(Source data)
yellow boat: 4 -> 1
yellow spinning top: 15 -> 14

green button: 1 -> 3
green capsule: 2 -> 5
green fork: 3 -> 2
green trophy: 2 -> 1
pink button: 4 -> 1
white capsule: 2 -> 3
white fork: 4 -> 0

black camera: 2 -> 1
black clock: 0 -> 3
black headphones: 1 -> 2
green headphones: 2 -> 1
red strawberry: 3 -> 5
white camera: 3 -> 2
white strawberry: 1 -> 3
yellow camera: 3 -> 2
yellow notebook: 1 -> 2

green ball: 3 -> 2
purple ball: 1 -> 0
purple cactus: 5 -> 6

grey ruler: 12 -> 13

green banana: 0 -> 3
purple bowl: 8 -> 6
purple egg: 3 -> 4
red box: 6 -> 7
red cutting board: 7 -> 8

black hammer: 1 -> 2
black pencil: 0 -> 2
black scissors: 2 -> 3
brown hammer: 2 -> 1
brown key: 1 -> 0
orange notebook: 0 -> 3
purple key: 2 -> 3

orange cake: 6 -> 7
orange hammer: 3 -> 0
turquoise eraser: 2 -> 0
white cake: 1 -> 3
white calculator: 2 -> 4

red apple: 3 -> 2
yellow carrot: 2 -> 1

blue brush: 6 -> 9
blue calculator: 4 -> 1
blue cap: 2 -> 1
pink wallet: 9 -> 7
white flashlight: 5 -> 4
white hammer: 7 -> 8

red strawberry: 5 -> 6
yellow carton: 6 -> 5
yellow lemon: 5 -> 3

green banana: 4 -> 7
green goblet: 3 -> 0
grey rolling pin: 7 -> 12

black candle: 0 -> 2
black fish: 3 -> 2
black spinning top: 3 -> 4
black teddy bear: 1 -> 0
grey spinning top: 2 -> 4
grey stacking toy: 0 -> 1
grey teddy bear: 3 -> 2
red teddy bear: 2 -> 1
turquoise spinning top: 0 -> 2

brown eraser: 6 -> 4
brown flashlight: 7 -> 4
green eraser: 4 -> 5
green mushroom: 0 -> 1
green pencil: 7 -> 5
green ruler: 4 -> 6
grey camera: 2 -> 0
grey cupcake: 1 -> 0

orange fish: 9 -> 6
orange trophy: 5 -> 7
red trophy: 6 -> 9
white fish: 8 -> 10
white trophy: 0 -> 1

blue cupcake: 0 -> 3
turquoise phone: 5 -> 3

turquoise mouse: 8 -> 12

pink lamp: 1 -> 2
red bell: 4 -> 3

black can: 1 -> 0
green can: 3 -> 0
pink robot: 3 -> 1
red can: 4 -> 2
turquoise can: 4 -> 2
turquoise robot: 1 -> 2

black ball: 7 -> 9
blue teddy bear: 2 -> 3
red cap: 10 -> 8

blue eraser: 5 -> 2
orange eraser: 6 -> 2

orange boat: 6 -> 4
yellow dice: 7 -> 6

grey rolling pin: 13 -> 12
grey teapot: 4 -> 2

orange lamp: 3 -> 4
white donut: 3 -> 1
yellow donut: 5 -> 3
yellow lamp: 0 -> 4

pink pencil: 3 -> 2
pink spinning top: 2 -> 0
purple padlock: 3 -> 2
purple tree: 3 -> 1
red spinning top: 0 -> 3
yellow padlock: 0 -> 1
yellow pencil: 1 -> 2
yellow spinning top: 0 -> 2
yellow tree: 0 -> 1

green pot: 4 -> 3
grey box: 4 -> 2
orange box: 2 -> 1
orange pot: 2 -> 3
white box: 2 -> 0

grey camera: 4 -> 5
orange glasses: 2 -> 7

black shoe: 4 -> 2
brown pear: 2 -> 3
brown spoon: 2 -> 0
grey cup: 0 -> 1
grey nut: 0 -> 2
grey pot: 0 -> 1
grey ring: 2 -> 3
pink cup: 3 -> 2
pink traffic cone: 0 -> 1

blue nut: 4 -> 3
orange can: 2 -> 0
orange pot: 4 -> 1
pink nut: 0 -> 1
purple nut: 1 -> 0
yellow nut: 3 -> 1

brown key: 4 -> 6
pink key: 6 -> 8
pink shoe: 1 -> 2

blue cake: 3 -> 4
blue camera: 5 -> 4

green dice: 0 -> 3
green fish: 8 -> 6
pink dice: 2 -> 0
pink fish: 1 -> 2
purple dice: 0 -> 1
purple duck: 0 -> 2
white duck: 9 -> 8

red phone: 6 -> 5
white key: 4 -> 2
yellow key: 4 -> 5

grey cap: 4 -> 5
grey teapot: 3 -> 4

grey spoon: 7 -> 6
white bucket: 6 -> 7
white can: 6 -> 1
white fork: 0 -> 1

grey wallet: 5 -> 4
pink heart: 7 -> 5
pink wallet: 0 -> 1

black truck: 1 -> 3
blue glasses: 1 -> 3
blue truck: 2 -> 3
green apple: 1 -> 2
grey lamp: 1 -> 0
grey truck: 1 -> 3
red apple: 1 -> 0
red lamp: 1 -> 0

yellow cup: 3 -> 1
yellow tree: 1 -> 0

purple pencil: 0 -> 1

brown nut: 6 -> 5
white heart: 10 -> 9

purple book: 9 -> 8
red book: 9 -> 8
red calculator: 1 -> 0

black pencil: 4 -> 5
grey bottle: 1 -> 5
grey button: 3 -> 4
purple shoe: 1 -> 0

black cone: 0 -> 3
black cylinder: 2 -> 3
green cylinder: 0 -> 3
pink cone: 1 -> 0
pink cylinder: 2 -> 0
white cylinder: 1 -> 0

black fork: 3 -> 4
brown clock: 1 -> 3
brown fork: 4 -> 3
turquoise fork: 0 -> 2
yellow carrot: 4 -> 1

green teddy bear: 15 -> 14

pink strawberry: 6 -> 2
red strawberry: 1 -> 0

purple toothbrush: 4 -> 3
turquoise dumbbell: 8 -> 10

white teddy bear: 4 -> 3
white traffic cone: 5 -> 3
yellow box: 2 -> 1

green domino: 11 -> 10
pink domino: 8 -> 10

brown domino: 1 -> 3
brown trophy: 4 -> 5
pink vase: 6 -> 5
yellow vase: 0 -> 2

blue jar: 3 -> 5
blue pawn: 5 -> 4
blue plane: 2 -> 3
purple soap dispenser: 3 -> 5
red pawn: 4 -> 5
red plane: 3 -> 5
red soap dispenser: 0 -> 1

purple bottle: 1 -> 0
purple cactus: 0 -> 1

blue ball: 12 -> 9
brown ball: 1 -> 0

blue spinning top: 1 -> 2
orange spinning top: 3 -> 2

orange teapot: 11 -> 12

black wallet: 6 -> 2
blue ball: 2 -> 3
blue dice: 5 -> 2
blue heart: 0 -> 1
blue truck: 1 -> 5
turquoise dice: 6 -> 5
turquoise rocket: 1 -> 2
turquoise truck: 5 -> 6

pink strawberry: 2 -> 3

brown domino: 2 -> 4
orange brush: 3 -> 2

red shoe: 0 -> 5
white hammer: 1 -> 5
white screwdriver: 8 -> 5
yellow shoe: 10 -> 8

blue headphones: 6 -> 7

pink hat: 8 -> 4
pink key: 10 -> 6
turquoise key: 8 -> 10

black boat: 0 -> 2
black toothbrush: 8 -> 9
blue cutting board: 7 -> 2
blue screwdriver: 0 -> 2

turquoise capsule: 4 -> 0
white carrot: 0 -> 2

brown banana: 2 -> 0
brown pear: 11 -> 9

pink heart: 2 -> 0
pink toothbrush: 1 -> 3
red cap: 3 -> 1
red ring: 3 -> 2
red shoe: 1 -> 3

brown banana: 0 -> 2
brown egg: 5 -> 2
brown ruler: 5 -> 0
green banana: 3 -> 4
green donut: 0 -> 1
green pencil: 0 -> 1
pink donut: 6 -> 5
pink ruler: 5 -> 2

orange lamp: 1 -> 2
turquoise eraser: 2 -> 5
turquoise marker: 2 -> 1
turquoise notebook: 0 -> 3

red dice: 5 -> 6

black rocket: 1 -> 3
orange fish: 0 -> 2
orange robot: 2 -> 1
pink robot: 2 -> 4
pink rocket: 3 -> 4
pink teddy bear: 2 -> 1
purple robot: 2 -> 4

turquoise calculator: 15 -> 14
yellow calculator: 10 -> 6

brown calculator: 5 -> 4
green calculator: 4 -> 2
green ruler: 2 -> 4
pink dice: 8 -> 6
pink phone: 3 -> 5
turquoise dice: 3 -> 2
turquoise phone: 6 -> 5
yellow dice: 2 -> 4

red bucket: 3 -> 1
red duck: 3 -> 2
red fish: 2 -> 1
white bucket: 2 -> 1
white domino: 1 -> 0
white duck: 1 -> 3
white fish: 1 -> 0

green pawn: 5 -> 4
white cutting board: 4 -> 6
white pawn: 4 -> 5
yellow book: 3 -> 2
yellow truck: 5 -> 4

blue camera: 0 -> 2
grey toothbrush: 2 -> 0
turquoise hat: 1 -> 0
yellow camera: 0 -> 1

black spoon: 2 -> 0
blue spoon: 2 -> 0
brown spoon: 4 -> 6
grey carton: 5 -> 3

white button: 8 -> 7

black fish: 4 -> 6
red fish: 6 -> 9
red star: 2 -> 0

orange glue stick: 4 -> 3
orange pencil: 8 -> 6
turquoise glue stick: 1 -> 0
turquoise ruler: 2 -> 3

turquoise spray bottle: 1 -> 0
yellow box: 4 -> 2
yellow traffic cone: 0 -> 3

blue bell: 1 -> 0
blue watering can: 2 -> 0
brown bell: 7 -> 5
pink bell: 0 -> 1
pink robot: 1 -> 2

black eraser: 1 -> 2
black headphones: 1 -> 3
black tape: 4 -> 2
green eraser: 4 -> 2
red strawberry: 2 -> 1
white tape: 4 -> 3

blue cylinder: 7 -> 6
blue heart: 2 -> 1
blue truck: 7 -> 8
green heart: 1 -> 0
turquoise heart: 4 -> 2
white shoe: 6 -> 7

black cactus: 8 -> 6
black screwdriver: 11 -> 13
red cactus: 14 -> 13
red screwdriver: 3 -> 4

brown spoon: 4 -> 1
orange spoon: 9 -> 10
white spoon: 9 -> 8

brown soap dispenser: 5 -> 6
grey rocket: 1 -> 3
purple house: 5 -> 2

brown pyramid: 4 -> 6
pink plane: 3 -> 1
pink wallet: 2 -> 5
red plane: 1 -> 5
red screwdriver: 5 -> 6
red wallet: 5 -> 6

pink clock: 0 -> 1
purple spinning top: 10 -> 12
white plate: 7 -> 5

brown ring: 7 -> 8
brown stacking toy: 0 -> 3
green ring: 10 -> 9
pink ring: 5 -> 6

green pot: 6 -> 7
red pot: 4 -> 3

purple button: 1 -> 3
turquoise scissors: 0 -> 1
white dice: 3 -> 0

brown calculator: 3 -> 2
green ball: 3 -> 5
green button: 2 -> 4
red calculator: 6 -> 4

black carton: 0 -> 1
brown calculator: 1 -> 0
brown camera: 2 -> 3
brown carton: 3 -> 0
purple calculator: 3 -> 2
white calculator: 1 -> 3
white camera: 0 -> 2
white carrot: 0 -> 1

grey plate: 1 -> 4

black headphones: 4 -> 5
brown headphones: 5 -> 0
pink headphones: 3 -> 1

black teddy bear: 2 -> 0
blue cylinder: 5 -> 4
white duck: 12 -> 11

## Work instruction
Search the entries above for "carrot". Show every line that has it.

## Your solution
yellow carrot: 2 -> 1
yellow carrot: 4 -> 1
white carrot: 0 -> 2
white carrot: 0 -> 1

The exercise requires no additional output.